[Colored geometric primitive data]
######

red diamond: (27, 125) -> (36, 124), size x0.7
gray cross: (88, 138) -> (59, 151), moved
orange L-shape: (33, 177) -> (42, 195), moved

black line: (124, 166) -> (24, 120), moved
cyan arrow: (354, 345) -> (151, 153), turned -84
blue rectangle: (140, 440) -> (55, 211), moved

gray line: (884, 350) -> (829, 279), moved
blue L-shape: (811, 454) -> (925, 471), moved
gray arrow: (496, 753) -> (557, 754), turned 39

######

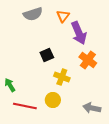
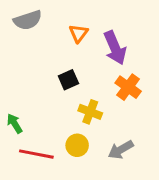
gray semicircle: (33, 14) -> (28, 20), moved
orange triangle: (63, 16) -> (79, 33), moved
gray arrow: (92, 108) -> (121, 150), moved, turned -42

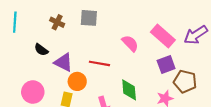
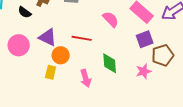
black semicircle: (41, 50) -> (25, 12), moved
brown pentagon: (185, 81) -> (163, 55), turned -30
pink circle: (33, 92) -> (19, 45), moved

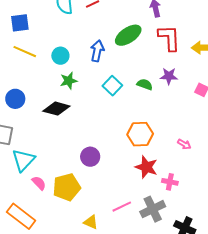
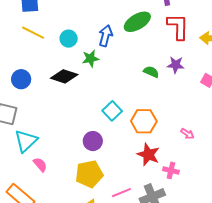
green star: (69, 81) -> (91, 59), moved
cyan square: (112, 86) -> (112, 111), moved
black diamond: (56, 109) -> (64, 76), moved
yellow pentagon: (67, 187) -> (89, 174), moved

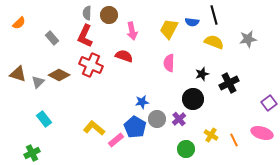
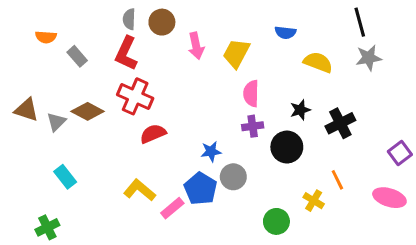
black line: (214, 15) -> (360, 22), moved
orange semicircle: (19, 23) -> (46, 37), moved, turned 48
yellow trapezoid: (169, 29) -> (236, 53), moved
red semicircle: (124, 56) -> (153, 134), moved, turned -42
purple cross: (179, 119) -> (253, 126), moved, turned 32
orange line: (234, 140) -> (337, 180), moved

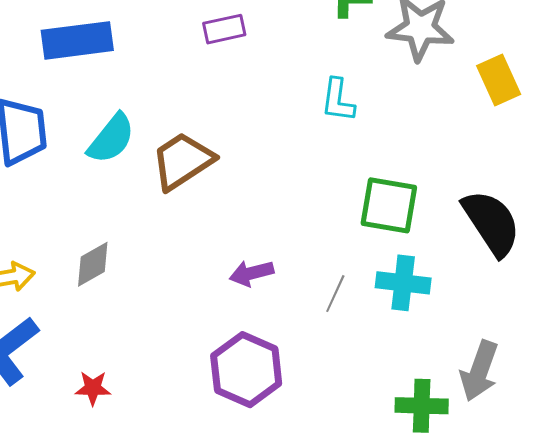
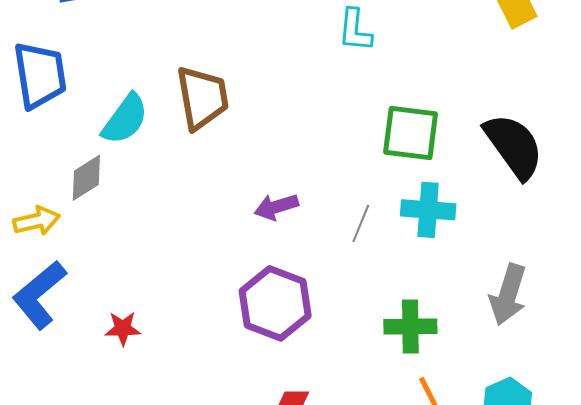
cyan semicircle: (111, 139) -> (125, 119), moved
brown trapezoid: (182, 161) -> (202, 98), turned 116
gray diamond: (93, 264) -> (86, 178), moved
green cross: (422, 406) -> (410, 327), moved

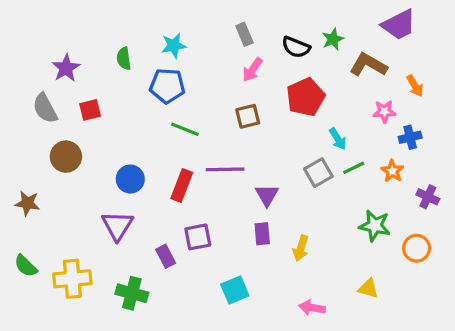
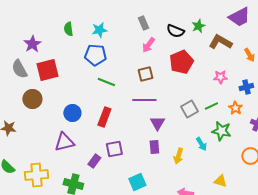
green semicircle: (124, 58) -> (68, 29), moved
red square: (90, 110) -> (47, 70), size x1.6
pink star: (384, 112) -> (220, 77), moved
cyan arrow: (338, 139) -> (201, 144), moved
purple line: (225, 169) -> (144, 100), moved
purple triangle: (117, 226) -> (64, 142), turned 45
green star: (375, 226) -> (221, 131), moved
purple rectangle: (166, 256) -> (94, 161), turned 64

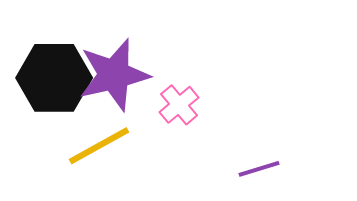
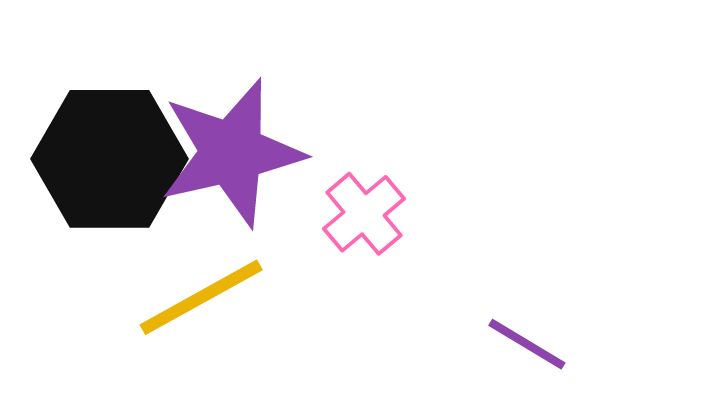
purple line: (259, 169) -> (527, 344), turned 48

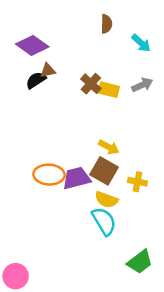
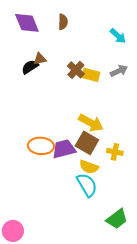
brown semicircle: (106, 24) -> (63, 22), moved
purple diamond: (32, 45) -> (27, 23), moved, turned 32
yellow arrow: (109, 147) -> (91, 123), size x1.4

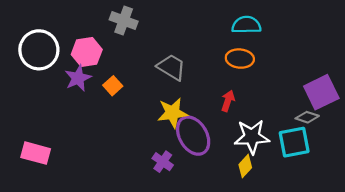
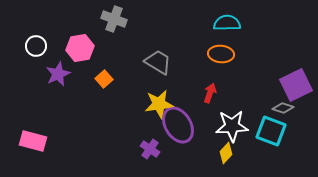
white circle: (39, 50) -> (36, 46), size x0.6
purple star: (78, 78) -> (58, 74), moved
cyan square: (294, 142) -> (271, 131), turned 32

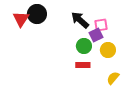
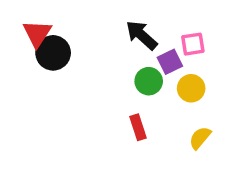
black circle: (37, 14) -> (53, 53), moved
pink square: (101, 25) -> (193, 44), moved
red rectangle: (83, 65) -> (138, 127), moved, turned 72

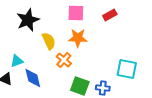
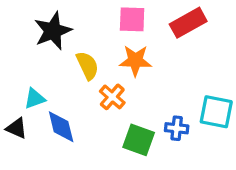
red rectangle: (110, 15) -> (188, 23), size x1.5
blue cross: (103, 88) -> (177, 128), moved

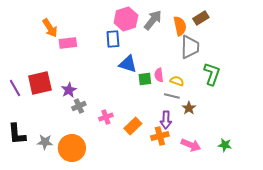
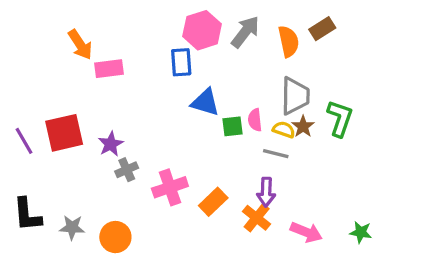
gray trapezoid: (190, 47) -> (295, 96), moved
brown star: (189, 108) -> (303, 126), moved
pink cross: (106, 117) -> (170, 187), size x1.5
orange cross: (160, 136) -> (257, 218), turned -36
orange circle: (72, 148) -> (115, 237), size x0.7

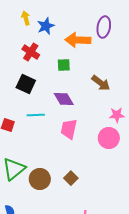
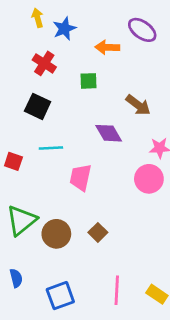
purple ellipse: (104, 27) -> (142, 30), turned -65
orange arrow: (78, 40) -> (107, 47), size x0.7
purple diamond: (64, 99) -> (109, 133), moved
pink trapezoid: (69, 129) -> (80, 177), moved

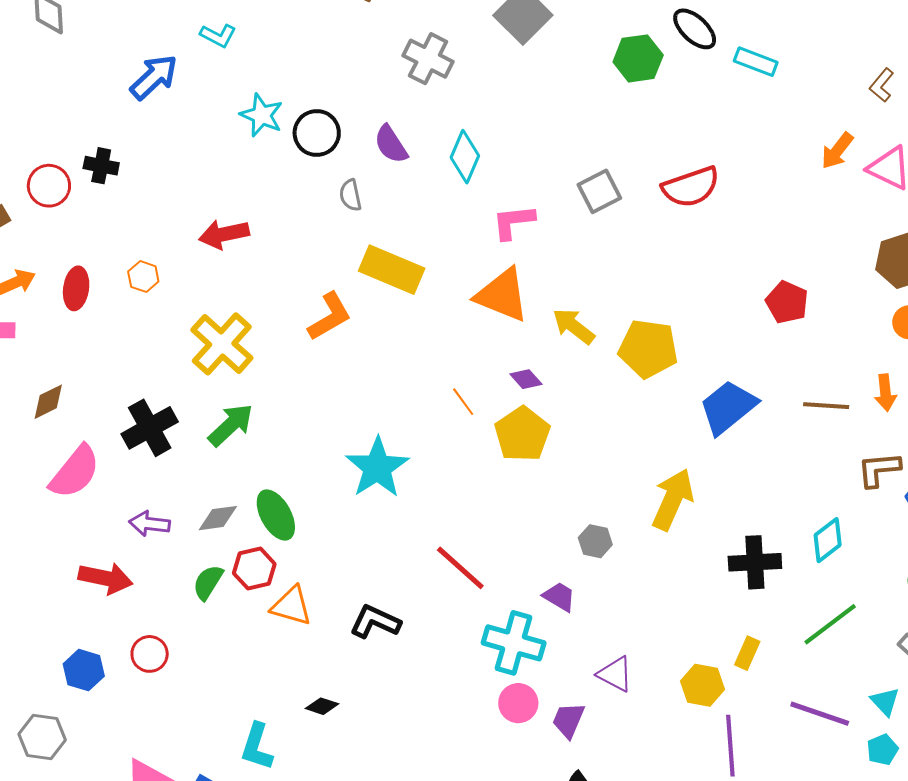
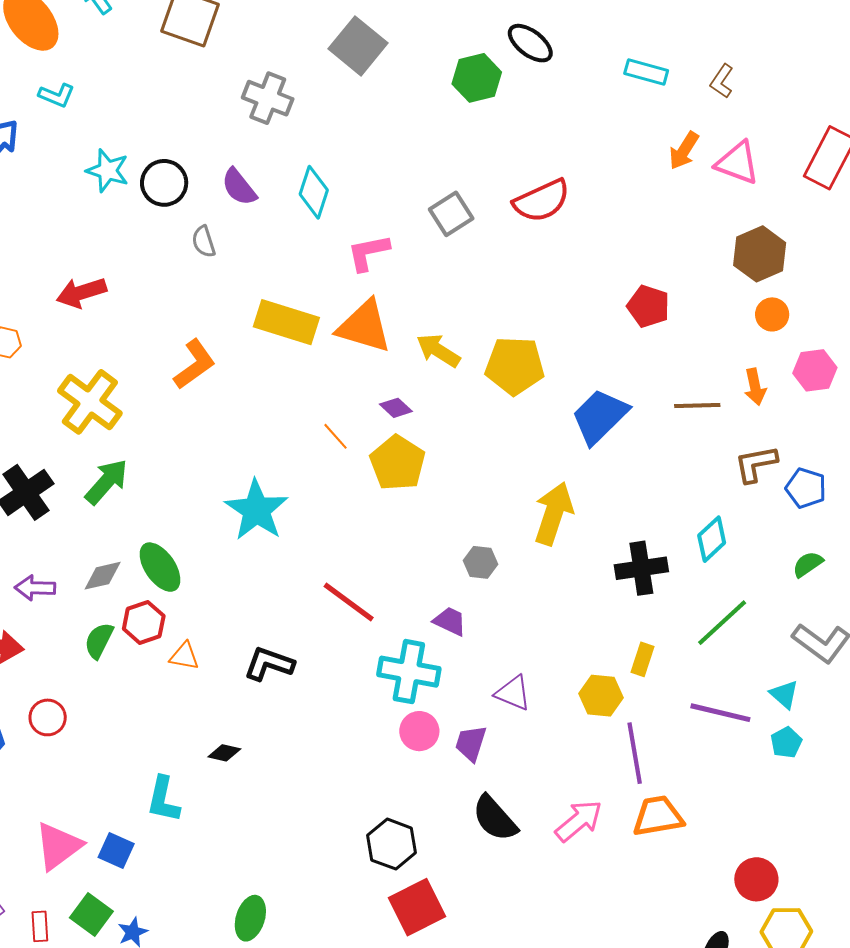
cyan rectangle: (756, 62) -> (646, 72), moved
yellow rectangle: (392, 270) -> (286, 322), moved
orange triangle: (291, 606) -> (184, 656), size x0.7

######

> **PROBLEM DETAILS**
How many lines in the entries contain the string "black"? Give the number only.

> **ANSWER BOX**
5